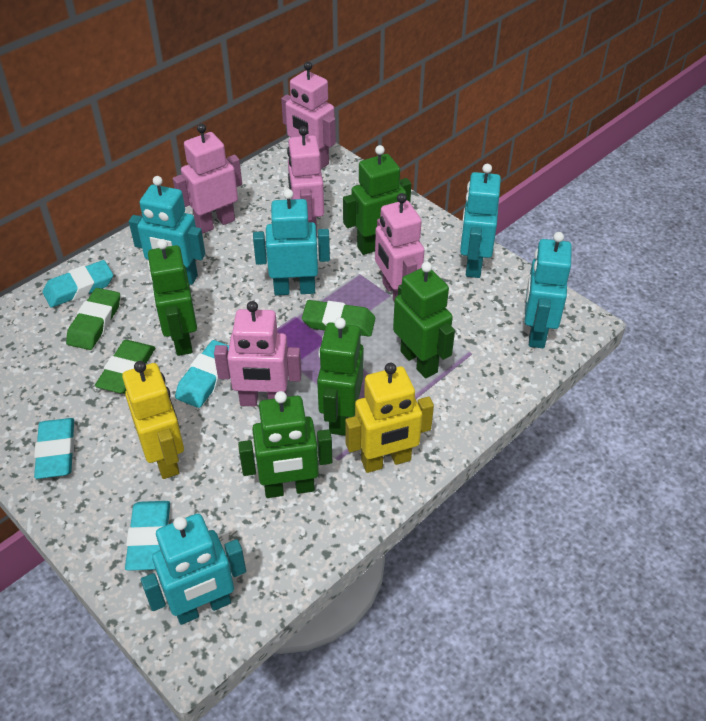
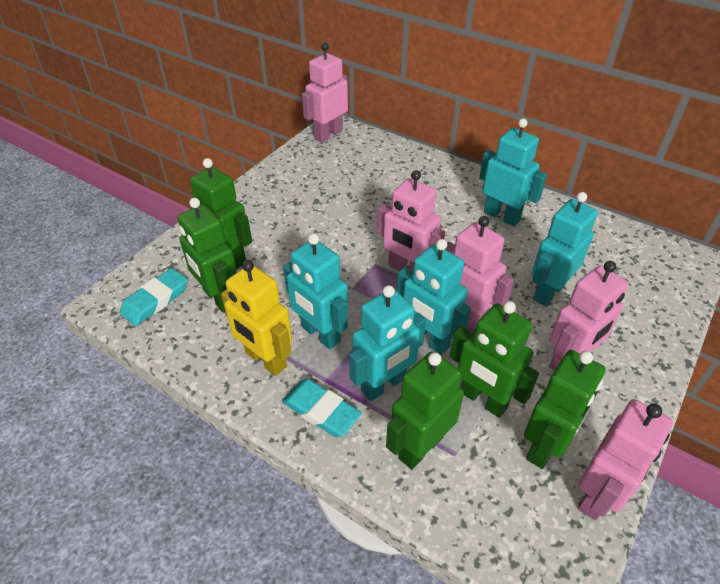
green eraser: 3 -> 0
turquoise eraser: 4 -> 2
yellow robot: 2 -> 1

• Work order: Skip the images and write out the rest of the listing exactly.

• Response area:
green eraser: 3 -> 0
turquoise eraser: 4 -> 2
yellow robot: 2 -> 1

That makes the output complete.